Can the data below be set down again exactly, line for line?

■ Before-and-after change records:
--
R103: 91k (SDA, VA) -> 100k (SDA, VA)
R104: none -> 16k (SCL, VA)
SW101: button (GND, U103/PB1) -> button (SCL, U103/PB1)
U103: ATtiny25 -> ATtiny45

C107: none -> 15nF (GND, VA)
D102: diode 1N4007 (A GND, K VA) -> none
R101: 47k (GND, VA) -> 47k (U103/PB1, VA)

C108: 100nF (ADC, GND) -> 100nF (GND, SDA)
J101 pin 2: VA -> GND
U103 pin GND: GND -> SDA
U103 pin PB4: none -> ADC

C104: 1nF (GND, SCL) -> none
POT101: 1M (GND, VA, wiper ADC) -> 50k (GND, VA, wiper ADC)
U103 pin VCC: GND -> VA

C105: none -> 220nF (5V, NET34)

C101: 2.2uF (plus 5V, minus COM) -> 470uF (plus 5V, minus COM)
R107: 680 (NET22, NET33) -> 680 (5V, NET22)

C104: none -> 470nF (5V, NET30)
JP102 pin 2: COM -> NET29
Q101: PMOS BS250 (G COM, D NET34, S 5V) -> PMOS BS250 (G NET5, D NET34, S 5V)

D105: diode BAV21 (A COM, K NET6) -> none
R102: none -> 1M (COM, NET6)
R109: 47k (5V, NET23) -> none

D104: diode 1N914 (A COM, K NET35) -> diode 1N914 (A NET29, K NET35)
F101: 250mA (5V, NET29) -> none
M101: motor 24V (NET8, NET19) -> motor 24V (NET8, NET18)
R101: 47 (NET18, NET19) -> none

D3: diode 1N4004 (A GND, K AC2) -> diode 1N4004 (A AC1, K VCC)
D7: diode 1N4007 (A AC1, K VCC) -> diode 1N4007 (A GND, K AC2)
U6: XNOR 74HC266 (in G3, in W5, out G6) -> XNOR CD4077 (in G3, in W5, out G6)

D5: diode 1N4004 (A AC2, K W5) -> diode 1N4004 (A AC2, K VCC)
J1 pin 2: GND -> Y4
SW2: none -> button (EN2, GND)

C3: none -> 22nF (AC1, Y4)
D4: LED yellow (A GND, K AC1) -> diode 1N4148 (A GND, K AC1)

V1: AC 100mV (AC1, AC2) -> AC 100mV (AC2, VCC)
--
■ RESULT FOR THIS TASK:
R103: 91k (SDA, VA) -> 100k (SDA, VA)
R104: none -> 16k (SCL, VA)
SW101: button (GND, U103/PB1) -> button (SCL, U103/PB1)
U103: ATtiny25 -> ATtiny45

C107: none -> 15nF (GND, VA)
D102: diode 1N4007 (A GND, K VA) -> none
R101: 47k (GND, VA) -> 47k (U103/PB1, VA)

C108: 100nF (ADC, GND) -> 100nF (GND, SDA)
J101 pin 2: VA -> GND
U103 pin GND: GND -> SDA
U103 pin PB4: none -> ADC

C104: 1nF (GND, SCL) -> none
POT101: 1M (GND, VA, wiper ADC) -> 50k (GND, VA, wiper ADC)
U103 pin VCC: GND -> VA

C105: none -> 220nF (5V, NET34)

C101: 2.2uF (plus 5V, minus COM) -> 470uF (plus 5V, minus COM)
R107: 680 (NET22, NET33) -> 680 (5V, NET22)

C104: none -> 470nF (5V, NET30)
JP102 pin 2: COM -> NET29
Q101: PMOS BS250 (G COM, D NET34, S 5V) -> PMOS BS250 (G NET5, D NET34, S 5V)

D105: diode BAV21 (A COM, K NET6) -> none
R102: none -> 1M (COM, NET6)
R109: 47k (5V, NET23) -> none

D104: diode 1N914 (A COM, K NET35) -> diode 1N914 (A NET29, K NET35)
F101: 250mA (5V, NET29) -> none
M101: motor 24V (NET8, NET19) -> motor 24V (NET8, NET18)
R101: 47 (NET18, NET19) -> none

D3: diode 1N4004 (A GND, K AC2) -> diode 1N4004 (A AC1, K VCC)
D7: diode 1N4007 (A AC1, K VCC) -> diode 1N4007 (A GND, K AC2)
U6: XNOR 74HC266 (in G3, in W5, out G6) -> XNOR CD4077 (in G3, in W5, out G6)

D5: diode 1N4004 (A AC2, K W5) -> diode 1N4004 (A AC2, K VCC)
J1 pin 2: GND -> Y4
SW2: none -> button (EN2, GND)

C3: none -> 22nF (AC1, Y4)
D4: LED yellow (A GND, K AC1) -> diode 1N4148 (A GND, K AC1)

V1: AC 100mV (AC1, AC2) -> AC 100mV (AC2, VCC)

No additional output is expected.